### What to work on
Output only the lines of the entries that follow, starting at the one with "C1: 22uF (0V, VBAT) -> 220uF (0V, VBAT)" and running down to the one with "R209: 1.2k (W1, W8) -> 1.2k (W1, W7)", both included and unchanged.

::: Exercise inputs

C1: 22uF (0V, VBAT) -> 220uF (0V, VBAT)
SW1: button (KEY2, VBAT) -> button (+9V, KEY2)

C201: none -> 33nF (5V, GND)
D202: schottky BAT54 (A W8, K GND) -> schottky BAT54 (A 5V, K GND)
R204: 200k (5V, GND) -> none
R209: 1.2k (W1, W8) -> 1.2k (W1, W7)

::::::
::: Exercise inputs

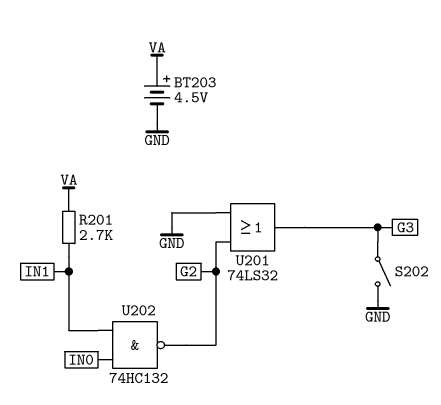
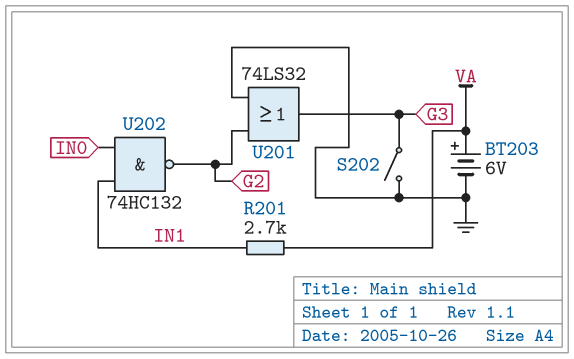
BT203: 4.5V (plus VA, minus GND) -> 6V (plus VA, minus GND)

::::::

### Your solution
C1: 22uF (0V, VBAT) -> 220uF (0V, VBAT)
SW1: button (KEY2, VBAT) -> button (+9V, KEY2)

C201: none -> 33nF (5V, GND)
D202: schottky BAT54 (A W8, K GND) -> schottky BAT54 (A 5V, K GND)
R204: 200k (5V, GND) -> none
R209: 1.2k (W1, W8) -> 1.2k (W1, W7)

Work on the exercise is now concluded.